Skip the pictures and write out, word for word, the lines below from the one with "brown circle: moved 31 px right, 18 px up" through the one with "yellow semicircle: moved 44 px left, 22 px up", inclusive.

> _EXTRACTED INFORMATION_
• • • • • • •

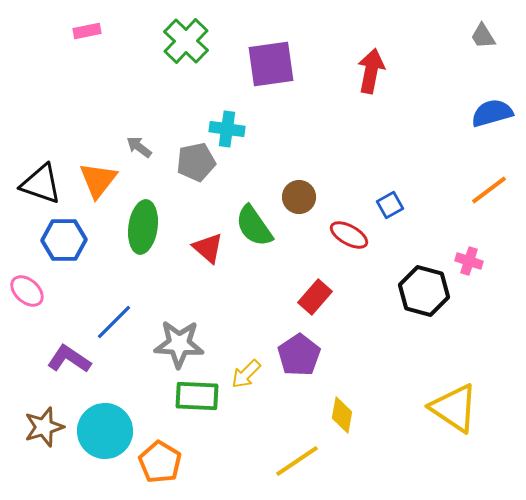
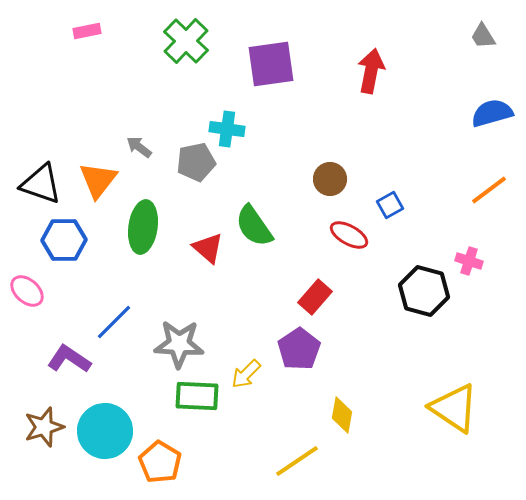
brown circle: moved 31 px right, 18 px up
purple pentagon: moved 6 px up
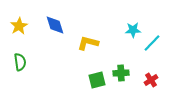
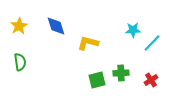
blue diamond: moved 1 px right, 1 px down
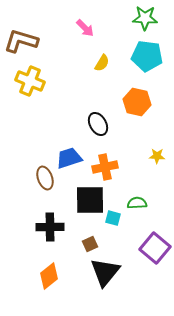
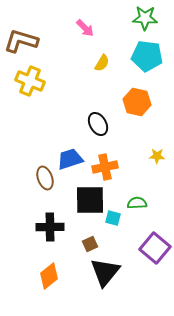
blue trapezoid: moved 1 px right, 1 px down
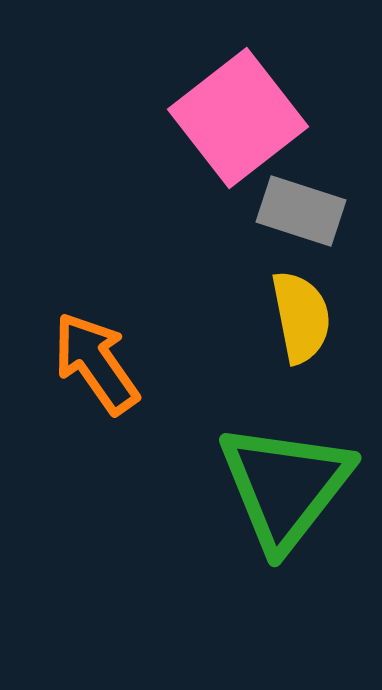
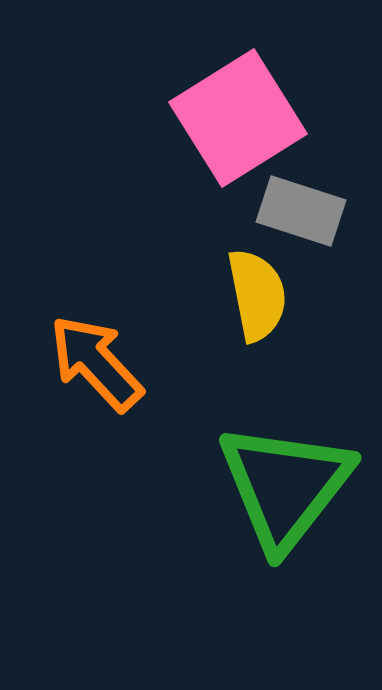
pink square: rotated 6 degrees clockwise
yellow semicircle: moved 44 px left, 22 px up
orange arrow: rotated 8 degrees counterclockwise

• • • • • • •

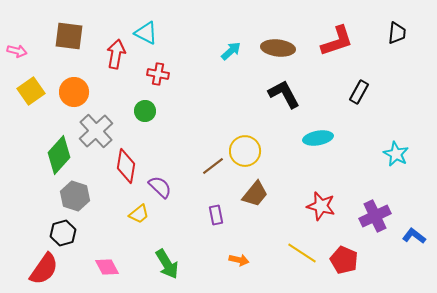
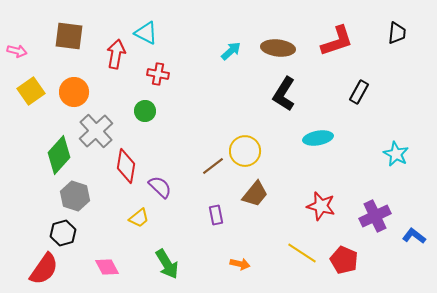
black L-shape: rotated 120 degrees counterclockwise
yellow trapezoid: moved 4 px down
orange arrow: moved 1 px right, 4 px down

• • • • • • •

> _EXPECTED ANSWER_
brown circle: moved 31 px right, 18 px up
purple pentagon: moved 6 px up
blue diamond: moved 1 px right, 1 px down
blue trapezoid: moved 1 px right, 1 px down
pink square: rotated 6 degrees clockwise
yellow semicircle: moved 44 px left, 22 px up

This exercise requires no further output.